Object change descriptions:
-- -- --

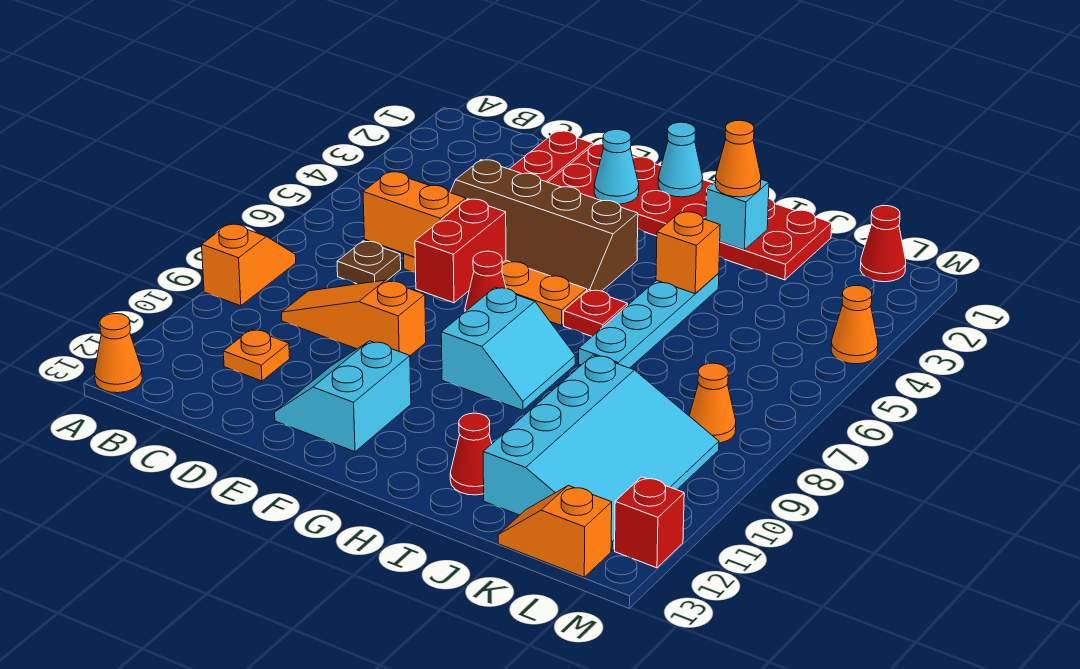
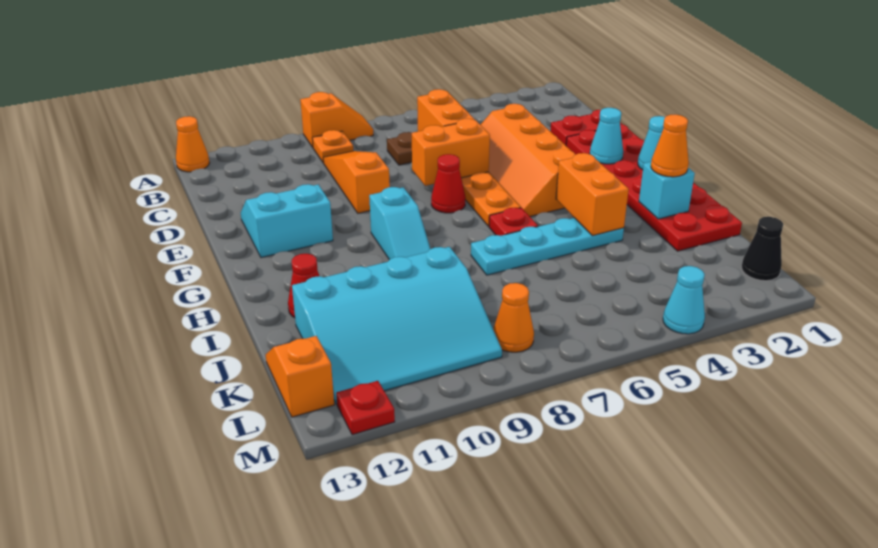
orange plate C11 level 1 -> orange plate B9 level 1
brown slope D4:G5 level 1 top 4 -> orange slope D4:G5 level 1 top 4
red brick E6:E7 level 2 -> orange brick E6:E7 level 2
cyan slope G8:H9 level 1 top G -> cyan slope G9:H9 level 1 top G
orange brick I4 level 2 -> orange brick H4:I4 level 2
red cone L1 level 1 -> black cone L1 level 1
orange cone M4 level 1 -> cyan cone M4 level 1
red brick M12 level 1 -> red plate M12 level 1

-- -- --

* [Assignment] An exact printout of the entries is wanted, covering the first line through the line holding "cyan slope G8:H9", with pictures kept out of it.

* [Worked solution]
orange plate C11 level 1 -> orange plate B9 level 1
brown slope D4:G5 level 1 top 4 -> orange slope D4:G5 level 1 top 4
red brick E6:E7 level 2 -> orange brick E6:E7 level 2
cyan slope G8:H9 level 1 top G -> cyan slope G9:H9 level 1 top G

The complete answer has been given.